◆ What you have to do ◆
Write out each line of the material exactly as given, and drop the images.

BEGIN Data

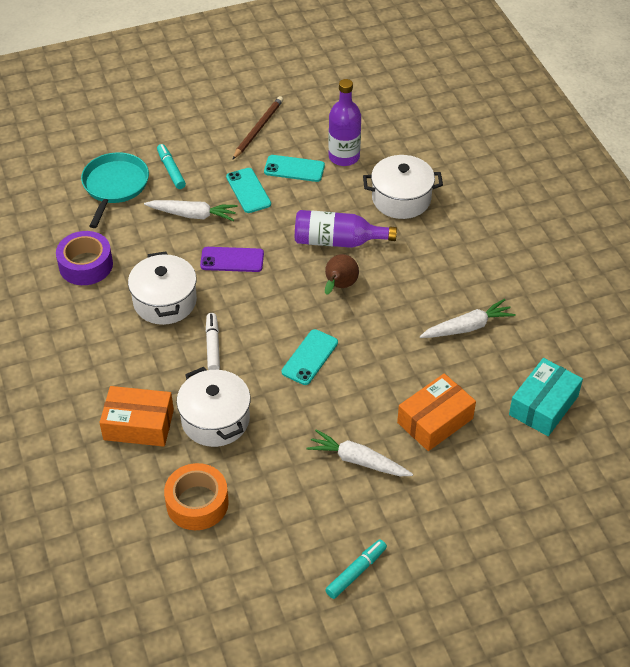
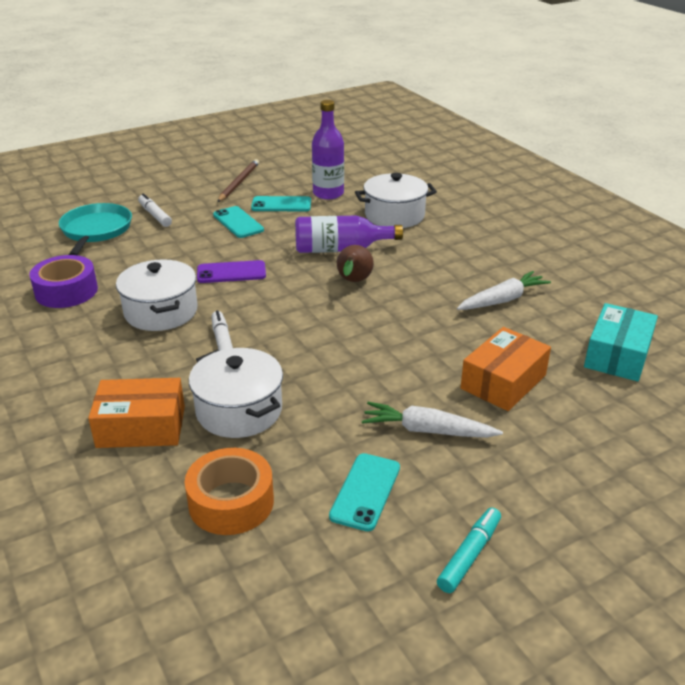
camera: 10 degrees left, 15 degrees down
(171, 170) = (155, 215): turquoise marker -> white marker
(193, 215) = (183, 244): white carrot -> none
(310, 357) = (339, 342): turquoise phone -> turquoise phone (365, 491)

END Data

◆ Exercise solution ◆
camera: 10 degrees left, 15 degrees down
(171, 170) = (155, 215): turquoise marker -> white marker
(193, 215) = (183, 244): white carrot -> none
(310, 357) = (339, 342): turquoise phone -> turquoise phone (365, 491)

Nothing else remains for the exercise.